**WHAT THE EXERCISE ASKS:** Rewrite the lines from the start of the records through the line containing "96: (353, 456)", replacing "top-left" with "upper-left" and leaving everything else unchanged.

**RECORD SET:**
_ _ _ _ _
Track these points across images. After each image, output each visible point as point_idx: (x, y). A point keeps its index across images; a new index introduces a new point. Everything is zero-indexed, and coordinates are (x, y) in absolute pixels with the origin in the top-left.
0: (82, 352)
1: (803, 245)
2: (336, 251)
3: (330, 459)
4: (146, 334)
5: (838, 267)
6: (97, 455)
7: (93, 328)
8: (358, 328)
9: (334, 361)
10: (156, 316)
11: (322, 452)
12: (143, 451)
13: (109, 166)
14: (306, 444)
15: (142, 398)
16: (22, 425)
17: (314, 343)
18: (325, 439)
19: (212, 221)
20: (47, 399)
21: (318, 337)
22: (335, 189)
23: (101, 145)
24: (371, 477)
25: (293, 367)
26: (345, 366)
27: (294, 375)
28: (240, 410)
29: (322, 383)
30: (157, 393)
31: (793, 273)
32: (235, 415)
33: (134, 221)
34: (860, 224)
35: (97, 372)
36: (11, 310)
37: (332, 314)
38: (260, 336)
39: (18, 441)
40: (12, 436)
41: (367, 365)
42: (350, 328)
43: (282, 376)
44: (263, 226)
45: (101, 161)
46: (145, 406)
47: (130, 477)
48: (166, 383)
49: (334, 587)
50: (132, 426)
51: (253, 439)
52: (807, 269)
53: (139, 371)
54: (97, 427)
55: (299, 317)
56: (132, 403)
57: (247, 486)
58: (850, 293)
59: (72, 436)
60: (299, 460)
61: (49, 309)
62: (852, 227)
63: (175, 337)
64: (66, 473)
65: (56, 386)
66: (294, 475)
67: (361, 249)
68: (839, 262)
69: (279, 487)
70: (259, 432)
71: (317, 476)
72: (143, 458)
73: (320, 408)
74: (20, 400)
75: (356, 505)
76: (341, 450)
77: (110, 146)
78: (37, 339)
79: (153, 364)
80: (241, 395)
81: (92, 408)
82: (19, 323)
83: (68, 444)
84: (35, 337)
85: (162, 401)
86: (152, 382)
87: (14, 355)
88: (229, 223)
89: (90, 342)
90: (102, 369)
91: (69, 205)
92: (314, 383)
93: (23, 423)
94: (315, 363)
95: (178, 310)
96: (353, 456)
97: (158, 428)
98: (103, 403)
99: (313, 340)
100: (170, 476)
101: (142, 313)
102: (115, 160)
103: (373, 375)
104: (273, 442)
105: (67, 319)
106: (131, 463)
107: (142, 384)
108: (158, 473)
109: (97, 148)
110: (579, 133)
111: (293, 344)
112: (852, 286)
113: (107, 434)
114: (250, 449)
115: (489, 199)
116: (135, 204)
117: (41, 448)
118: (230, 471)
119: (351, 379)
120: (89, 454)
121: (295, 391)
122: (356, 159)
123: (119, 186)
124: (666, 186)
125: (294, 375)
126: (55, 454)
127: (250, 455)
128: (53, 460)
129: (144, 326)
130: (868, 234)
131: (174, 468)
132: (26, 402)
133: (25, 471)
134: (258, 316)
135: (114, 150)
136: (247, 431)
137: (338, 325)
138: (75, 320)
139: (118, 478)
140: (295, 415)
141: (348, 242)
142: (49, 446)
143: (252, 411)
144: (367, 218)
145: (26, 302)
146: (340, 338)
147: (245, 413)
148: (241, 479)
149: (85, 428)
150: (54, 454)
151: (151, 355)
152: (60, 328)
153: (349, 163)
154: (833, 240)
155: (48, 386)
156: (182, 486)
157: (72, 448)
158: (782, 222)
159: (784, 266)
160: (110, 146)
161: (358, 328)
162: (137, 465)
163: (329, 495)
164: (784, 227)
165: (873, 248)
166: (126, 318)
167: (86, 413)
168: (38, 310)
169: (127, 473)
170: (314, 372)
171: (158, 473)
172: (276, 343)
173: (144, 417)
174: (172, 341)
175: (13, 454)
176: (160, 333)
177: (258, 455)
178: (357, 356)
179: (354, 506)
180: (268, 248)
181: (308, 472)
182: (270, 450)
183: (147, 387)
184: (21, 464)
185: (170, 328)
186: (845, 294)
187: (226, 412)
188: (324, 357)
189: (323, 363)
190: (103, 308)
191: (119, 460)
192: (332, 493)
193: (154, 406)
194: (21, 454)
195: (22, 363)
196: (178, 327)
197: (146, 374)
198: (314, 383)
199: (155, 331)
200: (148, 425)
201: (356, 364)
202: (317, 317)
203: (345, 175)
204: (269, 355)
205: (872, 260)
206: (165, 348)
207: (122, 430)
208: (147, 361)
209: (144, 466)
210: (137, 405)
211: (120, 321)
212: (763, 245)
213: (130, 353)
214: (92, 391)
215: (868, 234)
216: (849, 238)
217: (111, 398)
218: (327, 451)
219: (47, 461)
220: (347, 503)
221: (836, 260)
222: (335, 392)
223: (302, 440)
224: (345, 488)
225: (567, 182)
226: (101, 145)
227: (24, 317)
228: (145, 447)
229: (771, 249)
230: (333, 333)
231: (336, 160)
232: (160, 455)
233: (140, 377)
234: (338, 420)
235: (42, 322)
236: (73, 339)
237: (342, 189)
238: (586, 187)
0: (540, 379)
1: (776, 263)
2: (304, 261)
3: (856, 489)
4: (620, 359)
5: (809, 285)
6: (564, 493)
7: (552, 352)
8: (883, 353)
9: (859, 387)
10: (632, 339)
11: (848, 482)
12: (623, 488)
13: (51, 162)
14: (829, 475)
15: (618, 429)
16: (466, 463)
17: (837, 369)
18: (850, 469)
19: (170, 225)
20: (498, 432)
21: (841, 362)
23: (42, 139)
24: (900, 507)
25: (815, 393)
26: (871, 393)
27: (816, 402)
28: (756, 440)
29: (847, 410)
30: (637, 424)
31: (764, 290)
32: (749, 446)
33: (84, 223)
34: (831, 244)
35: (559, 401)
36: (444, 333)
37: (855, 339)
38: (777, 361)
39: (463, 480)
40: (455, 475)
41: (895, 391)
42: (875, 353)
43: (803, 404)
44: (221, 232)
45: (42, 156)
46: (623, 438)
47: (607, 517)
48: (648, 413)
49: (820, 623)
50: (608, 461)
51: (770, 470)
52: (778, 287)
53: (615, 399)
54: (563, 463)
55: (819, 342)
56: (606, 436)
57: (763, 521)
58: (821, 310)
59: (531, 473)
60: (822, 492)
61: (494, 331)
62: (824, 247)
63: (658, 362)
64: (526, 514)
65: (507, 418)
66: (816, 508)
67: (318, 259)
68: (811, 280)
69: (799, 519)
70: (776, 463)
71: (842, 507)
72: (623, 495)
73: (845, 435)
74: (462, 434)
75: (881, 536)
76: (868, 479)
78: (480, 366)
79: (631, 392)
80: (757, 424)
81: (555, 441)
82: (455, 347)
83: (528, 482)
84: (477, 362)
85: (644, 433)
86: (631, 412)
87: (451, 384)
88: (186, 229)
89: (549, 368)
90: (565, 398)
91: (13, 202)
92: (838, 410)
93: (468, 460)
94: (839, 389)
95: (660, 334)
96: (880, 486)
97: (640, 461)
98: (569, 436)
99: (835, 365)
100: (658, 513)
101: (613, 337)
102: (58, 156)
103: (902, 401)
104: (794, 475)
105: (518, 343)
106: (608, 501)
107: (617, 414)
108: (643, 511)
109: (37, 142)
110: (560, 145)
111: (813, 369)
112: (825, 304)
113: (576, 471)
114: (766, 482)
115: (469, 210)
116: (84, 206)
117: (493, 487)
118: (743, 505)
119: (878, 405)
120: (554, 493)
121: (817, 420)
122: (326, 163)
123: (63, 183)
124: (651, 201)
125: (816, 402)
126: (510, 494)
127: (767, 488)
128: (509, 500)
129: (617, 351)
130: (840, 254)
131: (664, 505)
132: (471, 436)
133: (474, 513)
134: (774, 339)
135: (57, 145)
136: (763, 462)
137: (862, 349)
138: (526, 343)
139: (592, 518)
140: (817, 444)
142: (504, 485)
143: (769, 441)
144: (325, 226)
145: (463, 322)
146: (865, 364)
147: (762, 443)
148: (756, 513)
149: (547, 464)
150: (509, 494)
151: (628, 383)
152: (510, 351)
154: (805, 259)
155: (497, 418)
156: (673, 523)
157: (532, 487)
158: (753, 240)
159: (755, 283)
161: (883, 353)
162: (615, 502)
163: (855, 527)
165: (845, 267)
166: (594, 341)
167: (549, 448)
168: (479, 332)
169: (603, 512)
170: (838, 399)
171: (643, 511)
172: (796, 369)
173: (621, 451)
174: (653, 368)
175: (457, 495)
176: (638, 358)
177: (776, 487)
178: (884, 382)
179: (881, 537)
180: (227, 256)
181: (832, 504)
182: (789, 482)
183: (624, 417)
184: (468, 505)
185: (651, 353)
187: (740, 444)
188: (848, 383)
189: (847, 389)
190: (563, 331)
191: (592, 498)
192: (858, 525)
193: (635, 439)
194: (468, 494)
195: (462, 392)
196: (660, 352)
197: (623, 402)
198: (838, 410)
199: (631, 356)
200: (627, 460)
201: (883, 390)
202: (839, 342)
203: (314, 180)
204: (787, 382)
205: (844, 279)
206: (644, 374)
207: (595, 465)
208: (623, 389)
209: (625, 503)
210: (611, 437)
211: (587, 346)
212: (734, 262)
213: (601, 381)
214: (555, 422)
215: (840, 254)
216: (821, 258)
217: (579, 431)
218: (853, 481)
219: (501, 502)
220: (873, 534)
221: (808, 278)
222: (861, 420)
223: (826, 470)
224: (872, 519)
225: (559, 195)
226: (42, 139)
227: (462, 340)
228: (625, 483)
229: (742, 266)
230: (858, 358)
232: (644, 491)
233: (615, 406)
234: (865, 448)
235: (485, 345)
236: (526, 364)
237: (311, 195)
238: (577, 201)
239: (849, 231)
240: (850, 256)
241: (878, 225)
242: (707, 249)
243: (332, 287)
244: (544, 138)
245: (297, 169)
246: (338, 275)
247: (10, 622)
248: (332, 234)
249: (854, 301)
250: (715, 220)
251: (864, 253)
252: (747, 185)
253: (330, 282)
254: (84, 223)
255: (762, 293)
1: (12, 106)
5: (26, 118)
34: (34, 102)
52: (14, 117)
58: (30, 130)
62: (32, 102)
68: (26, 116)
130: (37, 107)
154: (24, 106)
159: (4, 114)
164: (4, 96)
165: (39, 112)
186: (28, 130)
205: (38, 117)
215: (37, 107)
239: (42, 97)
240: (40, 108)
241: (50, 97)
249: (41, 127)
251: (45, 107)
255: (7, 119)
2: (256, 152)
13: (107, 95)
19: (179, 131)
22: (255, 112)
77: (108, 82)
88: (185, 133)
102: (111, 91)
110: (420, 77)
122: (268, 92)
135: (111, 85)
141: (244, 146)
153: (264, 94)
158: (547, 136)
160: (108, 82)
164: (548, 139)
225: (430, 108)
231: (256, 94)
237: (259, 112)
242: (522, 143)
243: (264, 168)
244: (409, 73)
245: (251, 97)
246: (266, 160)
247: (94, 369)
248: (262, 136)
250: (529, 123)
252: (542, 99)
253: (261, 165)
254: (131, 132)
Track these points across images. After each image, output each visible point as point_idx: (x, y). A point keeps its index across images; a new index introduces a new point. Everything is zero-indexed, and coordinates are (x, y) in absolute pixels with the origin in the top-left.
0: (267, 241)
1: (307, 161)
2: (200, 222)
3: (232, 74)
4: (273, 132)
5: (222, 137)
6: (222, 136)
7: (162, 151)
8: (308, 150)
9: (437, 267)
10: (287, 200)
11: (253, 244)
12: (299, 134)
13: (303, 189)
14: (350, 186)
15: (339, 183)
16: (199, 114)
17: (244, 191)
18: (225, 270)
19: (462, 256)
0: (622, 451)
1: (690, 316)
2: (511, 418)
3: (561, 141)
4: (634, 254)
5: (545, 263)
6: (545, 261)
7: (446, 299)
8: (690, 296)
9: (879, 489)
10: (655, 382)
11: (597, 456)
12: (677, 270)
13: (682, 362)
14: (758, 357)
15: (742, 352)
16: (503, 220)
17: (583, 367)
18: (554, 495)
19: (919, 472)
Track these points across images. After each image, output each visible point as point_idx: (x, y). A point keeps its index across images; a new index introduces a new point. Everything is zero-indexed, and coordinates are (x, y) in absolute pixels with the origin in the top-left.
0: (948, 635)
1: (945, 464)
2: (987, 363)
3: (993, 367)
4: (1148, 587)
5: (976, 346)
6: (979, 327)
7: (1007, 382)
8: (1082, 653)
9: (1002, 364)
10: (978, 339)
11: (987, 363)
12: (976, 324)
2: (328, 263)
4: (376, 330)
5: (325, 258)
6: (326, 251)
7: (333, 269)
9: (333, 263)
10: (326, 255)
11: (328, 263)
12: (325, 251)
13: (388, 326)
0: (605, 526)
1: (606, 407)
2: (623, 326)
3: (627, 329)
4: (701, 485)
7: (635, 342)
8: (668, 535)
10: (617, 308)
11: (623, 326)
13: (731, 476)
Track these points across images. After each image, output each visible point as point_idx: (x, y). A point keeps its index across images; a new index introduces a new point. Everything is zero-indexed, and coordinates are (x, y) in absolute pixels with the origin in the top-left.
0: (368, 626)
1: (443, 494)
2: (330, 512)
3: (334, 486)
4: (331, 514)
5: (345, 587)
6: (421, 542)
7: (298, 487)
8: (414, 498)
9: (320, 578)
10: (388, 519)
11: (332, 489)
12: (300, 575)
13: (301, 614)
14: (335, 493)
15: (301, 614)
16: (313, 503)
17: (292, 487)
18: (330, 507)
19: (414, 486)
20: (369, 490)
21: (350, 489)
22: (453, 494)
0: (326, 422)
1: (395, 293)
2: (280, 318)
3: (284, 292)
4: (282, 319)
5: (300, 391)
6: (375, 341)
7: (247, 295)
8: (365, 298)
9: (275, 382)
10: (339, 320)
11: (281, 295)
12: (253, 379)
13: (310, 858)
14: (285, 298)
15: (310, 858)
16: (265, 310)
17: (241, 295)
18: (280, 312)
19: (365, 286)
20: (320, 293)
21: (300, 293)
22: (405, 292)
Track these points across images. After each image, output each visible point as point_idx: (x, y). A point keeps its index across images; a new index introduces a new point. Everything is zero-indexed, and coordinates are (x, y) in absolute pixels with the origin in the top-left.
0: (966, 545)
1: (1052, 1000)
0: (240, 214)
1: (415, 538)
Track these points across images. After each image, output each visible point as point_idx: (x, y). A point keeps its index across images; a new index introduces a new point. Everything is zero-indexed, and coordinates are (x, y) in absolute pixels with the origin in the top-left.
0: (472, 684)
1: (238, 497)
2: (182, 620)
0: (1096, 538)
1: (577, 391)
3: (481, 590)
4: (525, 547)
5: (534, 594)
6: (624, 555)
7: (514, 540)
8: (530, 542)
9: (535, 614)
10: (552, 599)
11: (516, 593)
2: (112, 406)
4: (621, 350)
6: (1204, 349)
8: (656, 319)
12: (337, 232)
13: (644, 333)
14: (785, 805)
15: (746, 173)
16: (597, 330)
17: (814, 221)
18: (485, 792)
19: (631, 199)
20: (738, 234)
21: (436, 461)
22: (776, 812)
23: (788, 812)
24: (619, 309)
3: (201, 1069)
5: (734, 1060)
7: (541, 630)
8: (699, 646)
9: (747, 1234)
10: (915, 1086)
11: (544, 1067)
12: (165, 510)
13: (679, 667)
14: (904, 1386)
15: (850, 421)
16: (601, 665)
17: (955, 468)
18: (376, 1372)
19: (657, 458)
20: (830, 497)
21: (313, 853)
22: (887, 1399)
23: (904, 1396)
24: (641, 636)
_ _ _ _ _
**REPLY TO THE EXERCISE:**
Track these points across images. After each image, output each visible point as point_idx: (x, y). A point keeps its index across images; a new index introduces a new point. Everything is zero-indexed, and coordinates are (x, y) in absolute pixels with the origin in the upper-left.
0: (82, 352)
1: (803, 245)
2: (336, 251)
3: (330, 459)
4: (146, 334)
5: (838, 267)
6: (97, 455)
7: (93, 328)
8: (358, 328)
9: (334, 361)
10: (156, 316)
11: (322, 452)
12: (143, 451)
13: (109, 166)
14: (306, 444)
15: (142, 398)
16: (22, 425)
17: (314, 343)
18: (325, 439)
19: (212, 221)
20: (47, 399)
21: (318, 337)
22: (335, 189)
23: (101, 145)
24: (371, 477)
25: (293, 367)
26: (345, 366)
27: (294, 375)
28: (240, 410)
29: (322, 383)
30: (157, 393)
31: (793, 273)
32: (235, 415)
33: (134, 221)
34: (860, 224)
35: (97, 372)
36: (11, 310)
37: (332, 314)
38: (260, 336)
39: (18, 441)
40: (12, 436)
41: (367, 365)
42: (350, 328)
43: (282, 376)
44: (263, 226)
45: (101, 161)
46: (145, 406)
47: (130, 477)
48: (166, 383)
49: (334, 587)
50: (132, 426)
51: (253, 439)
52: (807, 269)
53: (139, 371)
54: (97, 427)
55: (299, 317)
56: (132, 403)
57: (247, 486)
58: (850, 293)
59: (72, 436)
60: (299, 460)
61: (49, 309)
62: (852, 227)
63: (175, 337)
64: (66, 473)
65: (56, 386)
66: (294, 475)
67: (361, 249)
68: (839, 262)
69: (279, 487)
70: (259, 432)
71: (317, 476)
72: (143, 458)
73: (320, 408)
74: (20, 400)
75: (356, 505)
76: (341, 450)
77: (110, 146)
78: (37, 339)
79: (153, 364)
80: (241, 395)
81: (92, 408)
82: (19, 323)
83: (68, 444)
84: (35, 337)
85: (162, 401)
86: (152, 382)
87: (14, 355)
88: (229, 223)
89: (90, 342)
90: (102, 369)
91: (69, 205)
92: (314, 383)
93: (23, 423)
94: (315, 363)
95: (178, 310)
96: (353, 456)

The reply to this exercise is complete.